TASK TO COMPLETE
Find the line containing "camera: 85 degrees left, 5 degrees down" in the entries below. Restate it and each line after it, word for word, up to and including the line containing "(397, 247) = (457, 283): none -> pink heart".

Records drawn from a dataset:
========================================

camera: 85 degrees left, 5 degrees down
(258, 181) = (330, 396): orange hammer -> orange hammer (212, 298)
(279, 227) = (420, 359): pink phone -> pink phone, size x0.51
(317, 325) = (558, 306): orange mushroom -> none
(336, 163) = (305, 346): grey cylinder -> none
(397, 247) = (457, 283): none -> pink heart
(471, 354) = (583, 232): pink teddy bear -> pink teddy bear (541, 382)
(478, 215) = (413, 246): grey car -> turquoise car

========================================

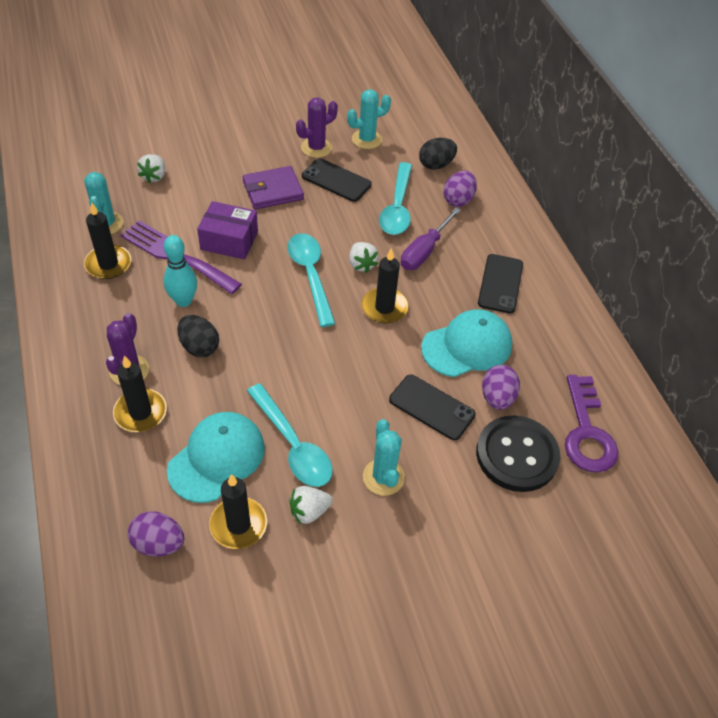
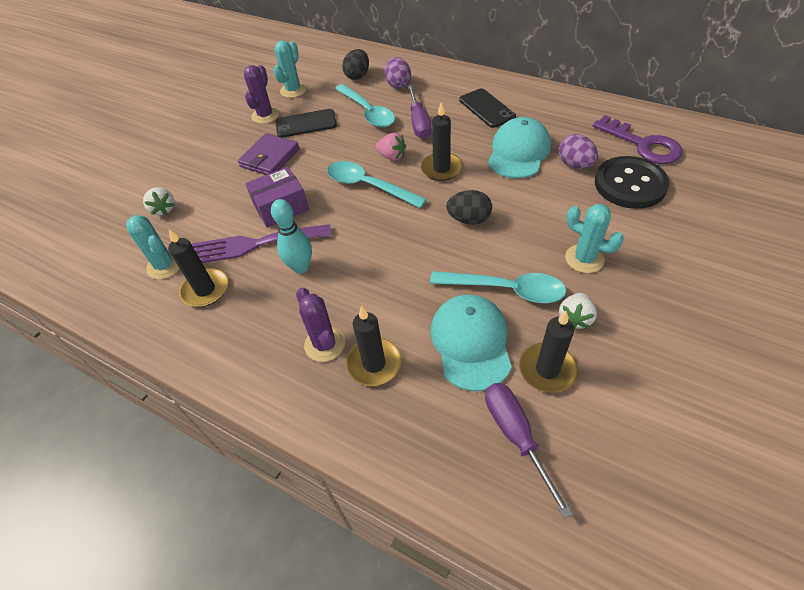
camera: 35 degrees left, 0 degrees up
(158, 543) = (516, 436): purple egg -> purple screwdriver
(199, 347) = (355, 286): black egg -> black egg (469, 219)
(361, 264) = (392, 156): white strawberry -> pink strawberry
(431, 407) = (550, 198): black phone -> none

========================================

ANSWER TO THIS TASK
camera: 85 degrees left, 5 degrees down
(258, 181) = (330, 396): orange hammer -> orange hammer (212, 298)
(279, 227) = (420, 359): pink phone -> pink phone, size x0.51
(317, 325) = (558, 306): orange mushroom -> none
(336, 163) = (305, 346): grey cylinder -> none
(397, 247) = (457, 283): none -> pink heart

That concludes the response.